### How to complete this task
Look at each line of the records and count those with "schottky" in them. Please answer with the count alone.

-- Extracted material follows --

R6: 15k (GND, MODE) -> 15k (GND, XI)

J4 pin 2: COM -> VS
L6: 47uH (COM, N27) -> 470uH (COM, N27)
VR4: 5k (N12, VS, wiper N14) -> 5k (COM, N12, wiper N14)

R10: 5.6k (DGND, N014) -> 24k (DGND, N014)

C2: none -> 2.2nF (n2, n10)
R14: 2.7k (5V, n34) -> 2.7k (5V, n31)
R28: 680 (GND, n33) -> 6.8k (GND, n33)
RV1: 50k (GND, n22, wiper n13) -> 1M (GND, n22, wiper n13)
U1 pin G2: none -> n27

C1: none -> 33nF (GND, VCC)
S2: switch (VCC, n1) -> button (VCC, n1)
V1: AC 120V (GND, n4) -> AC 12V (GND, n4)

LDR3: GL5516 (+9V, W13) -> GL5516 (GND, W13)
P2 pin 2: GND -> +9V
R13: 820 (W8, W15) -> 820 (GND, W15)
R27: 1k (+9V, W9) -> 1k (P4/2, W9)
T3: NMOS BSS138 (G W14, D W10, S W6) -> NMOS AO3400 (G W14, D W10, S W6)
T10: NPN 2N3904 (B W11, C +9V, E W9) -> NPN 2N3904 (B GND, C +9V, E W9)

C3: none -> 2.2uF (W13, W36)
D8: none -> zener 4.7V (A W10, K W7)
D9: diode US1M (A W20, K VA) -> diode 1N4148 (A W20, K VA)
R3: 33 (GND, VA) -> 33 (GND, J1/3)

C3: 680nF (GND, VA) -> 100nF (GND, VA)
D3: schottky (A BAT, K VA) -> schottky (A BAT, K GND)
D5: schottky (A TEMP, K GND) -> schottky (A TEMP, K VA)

-- Extracted material concluded --

### Task solution
2